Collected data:
* START *
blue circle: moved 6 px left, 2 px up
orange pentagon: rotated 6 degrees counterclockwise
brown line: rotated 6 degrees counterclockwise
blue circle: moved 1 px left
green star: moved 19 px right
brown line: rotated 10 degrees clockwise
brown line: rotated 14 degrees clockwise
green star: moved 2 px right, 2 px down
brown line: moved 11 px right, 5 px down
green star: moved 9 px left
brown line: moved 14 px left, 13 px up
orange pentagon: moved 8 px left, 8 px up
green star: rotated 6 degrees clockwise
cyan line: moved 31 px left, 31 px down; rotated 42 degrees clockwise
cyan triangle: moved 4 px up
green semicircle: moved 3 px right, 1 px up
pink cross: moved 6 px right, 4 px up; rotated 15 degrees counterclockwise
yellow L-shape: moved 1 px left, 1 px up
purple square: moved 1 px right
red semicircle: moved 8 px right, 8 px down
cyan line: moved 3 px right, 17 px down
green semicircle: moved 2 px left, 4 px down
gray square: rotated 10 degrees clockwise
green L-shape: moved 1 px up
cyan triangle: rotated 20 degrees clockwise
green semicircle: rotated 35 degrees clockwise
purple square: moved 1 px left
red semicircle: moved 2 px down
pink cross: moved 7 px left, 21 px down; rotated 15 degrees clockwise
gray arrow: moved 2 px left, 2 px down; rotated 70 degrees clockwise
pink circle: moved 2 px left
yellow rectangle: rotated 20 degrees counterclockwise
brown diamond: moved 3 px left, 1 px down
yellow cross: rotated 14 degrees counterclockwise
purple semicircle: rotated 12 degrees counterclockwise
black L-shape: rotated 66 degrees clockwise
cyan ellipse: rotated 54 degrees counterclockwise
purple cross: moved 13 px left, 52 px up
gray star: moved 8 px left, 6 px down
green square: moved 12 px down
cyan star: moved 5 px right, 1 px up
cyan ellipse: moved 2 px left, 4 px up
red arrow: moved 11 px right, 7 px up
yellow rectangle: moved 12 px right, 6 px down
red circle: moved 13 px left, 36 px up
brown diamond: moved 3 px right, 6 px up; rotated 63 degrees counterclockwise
* END *
● Stated task: Rewrite the records with "counterclockwise" changed to "anticlockwise" wherever it occurs, keeping every other word and line unchanged.

● Exercise answer:
blue circle: moved 6 px left, 2 px up
orange pentagon: rotated 6 degrees anticlockwise
brown line: rotated 6 degrees anticlockwise
blue circle: moved 1 px left
green star: moved 19 px right
brown line: rotated 10 degrees clockwise
brown line: rotated 14 degrees clockwise
green star: moved 2 px right, 2 px down
brown line: moved 11 px right, 5 px down
green star: moved 9 px left
brown line: moved 14 px left, 13 px up
orange pentagon: moved 8 px left, 8 px up
green star: rotated 6 degrees clockwise
cyan line: moved 31 px left, 31 px down; rotated 42 degrees clockwise
cyan triangle: moved 4 px up
green semicircle: moved 3 px right, 1 px up
pink cross: moved 6 px right, 4 px up; rotated 15 degrees anticlockwise
yellow L-shape: moved 1 px left, 1 px up
purple square: moved 1 px right
red semicircle: moved 8 px right, 8 px down
cyan line: moved 3 px right, 17 px down
green semicircle: moved 2 px left, 4 px down
gray square: rotated 10 degrees clockwise
green L-shape: moved 1 px up
cyan triangle: rotated 20 degrees clockwise
green semicircle: rotated 35 degrees clockwise
purple square: moved 1 px left
red semicircle: moved 2 px down
pink cross: moved 7 px left, 21 px down; rotated 15 degrees clockwise
gray arrow: moved 2 px left, 2 px down; rotated 70 degrees clockwise
pink circle: moved 2 px left
yellow rectangle: rotated 20 degrees anticlockwise
brown diamond: moved 3 px left, 1 px down
yellow cross: rotated 14 degrees anticlockwise
purple semicircle: rotated 12 degrees anticlockwise
black L-shape: rotated 66 degrees clockwise
cyan ellipse: rotated 54 degrees anticlockwise
purple cross: moved 13 px left, 52 px up
gray star: moved 8 px left, 6 px down
green square: moved 12 px down
cyan star: moved 5 px right, 1 px up
cyan ellipse: moved 2 px left, 4 px up
red arrow: moved 11 px right, 7 px up
yellow rectangle: moved 12 px right, 6 px down
red circle: moved 13 px left, 36 px up
brown diamond: moved 3 px right, 6 px up; rotated 63 degrees anticlockwise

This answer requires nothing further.